Data shown
┌────────
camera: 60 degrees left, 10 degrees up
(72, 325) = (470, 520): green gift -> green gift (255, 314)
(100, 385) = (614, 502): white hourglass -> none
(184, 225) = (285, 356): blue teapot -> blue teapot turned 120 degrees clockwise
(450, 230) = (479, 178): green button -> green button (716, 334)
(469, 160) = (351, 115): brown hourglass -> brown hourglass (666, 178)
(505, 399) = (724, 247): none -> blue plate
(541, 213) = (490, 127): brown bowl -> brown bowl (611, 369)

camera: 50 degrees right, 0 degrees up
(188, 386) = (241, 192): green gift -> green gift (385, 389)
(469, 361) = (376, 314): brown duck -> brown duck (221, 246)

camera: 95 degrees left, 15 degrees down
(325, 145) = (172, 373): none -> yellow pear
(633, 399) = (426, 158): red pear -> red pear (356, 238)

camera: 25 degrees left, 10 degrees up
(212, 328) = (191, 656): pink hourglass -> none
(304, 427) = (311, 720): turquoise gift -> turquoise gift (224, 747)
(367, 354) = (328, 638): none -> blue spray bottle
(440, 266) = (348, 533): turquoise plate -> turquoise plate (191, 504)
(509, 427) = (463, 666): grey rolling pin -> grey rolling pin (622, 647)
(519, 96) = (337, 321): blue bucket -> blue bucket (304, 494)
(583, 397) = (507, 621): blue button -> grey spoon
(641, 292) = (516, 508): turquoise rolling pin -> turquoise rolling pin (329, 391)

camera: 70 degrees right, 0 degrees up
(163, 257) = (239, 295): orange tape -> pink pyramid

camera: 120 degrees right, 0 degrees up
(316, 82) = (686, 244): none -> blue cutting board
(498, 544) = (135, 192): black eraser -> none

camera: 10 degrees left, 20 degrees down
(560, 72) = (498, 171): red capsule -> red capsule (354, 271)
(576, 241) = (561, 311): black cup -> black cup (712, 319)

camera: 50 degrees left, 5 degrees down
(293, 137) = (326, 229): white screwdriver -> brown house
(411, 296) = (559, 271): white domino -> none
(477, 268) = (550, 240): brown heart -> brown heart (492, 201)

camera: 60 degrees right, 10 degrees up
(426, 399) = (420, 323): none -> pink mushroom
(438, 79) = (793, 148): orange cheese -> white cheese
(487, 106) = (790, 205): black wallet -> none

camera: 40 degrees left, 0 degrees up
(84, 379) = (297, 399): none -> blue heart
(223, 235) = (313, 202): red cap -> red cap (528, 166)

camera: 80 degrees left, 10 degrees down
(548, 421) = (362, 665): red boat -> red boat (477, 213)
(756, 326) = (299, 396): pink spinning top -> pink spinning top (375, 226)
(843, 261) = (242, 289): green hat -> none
└────────
Instructions to follow
After reading the listing, copy it out exactly and in full.

Your response
camera: 60 degrees left, 10 degrees up
(72, 325) = (470, 520): green gift -> green gift (255, 314)
(100, 385) = (614, 502): white hourglass -> none
(184, 225) = (285, 356): blue teapot -> blue teapot turned 120 degrees clockwise
(450, 230) = (479, 178): green button -> green button (716, 334)
(469, 160) = (351, 115): brown hourglass -> brown hourglass (666, 178)
(505, 399) = (724, 247): none -> blue plate
(541, 213) = (490, 127): brown bowl -> brown bowl (611, 369)

camera: 50 degrees right, 0 degrees up
(188, 386) = (241, 192): green gift -> green gift (385, 389)
(469, 361) = (376, 314): brown duck -> brown duck (221, 246)

camera: 95 degrees left, 15 degrees down
(325, 145) = (172, 373): none -> yellow pear
(633, 399) = (426, 158): red pear -> red pear (356, 238)

camera: 25 degrees left, 10 degrees up
(212, 328) = (191, 656): pink hourglass -> none
(304, 427) = (311, 720): turquoise gift -> turquoise gift (224, 747)
(367, 354) = (328, 638): none -> blue spray bottle
(440, 266) = (348, 533): turquoise plate -> turquoise plate (191, 504)
(509, 427) = (463, 666): grey rolling pin -> grey rolling pin (622, 647)
(519, 96) = (337, 321): blue bucket -> blue bucket (304, 494)
(583, 397) = (507, 621): blue button -> grey spoon
(641, 292) = (516, 508): turquoise rolling pin -> turquoise rolling pin (329, 391)

camera: 70 degrees right, 0 degrees up
(163, 257) = (239, 295): orange tape -> pink pyramid

camera: 120 degrees right, 0 degrees up
(316, 82) = (686, 244): none -> blue cutting board
(498, 544) = (135, 192): black eraser -> none

camera: 10 degrees left, 20 degrees down
(560, 72) = (498, 171): red capsule -> red capsule (354, 271)
(576, 241) = (561, 311): black cup -> black cup (712, 319)

camera: 50 degrees left, 5 degrees down
(293, 137) = (326, 229): white screwdriver -> brown house
(411, 296) = (559, 271): white domino -> none
(477, 268) = (550, 240): brown heart -> brown heart (492, 201)

camera: 60 degrees right, 10 degrees up
(426, 399) = (420, 323): none -> pink mushroom
(438, 79) = (793, 148): orange cheese -> white cheese
(487, 106) = (790, 205): black wallet -> none

camera: 40 degrees left, 0 degrees up
(84, 379) = (297, 399): none -> blue heart
(223, 235) = (313, 202): red cap -> red cap (528, 166)

camera: 80 degrees left, 10 degrees down
(548, 421) = (362, 665): red boat -> red boat (477, 213)
(756, 326) = (299, 396): pink spinning top -> pink spinning top (375, 226)
(843, 261) = (242, 289): green hat -> none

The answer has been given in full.